◆ EXCERPTED RECORDS:
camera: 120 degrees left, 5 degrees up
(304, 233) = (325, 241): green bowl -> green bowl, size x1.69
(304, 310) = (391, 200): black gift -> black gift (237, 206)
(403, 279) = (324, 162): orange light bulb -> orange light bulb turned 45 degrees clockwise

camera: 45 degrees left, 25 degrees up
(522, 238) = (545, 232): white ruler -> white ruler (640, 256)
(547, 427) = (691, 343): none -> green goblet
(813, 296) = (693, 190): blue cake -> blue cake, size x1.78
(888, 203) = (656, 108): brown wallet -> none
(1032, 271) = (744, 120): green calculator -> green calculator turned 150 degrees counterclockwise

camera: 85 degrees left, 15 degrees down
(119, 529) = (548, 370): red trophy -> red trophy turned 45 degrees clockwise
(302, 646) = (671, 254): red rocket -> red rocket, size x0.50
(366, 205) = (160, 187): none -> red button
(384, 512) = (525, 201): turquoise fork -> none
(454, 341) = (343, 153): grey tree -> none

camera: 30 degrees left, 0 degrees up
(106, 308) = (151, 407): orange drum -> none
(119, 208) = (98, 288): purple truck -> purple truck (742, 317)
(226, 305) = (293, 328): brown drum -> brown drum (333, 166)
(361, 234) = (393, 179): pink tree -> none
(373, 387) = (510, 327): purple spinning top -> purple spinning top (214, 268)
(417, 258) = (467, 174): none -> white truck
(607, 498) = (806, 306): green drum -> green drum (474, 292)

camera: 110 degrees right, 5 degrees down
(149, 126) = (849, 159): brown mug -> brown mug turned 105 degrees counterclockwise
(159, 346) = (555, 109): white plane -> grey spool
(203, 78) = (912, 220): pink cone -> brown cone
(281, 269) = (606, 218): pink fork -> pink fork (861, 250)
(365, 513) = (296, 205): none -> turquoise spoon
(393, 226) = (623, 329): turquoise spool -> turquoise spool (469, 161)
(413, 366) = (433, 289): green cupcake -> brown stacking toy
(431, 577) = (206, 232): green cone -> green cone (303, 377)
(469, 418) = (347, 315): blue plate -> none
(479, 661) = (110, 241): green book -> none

◆ ASSIGNMENT:
The lines above starting at the one that contains "(304, 233) = (325, 241): green" and ending at the one that contains "camera: 45 degrees left, 25 degrees up" must be transcribed exactly, and no other lines may appear.

◆ ANSWER SECTION:
(304, 233) = (325, 241): green bowl -> green bowl, size x1.69
(304, 310) = (391, 200): black gift -> black gift (237, 206)
(403, 279) = (324, 162): orange light bulb -> orange light bulb turned 45 degrees clockwise

camera: 45 degrees left, 25 degrees up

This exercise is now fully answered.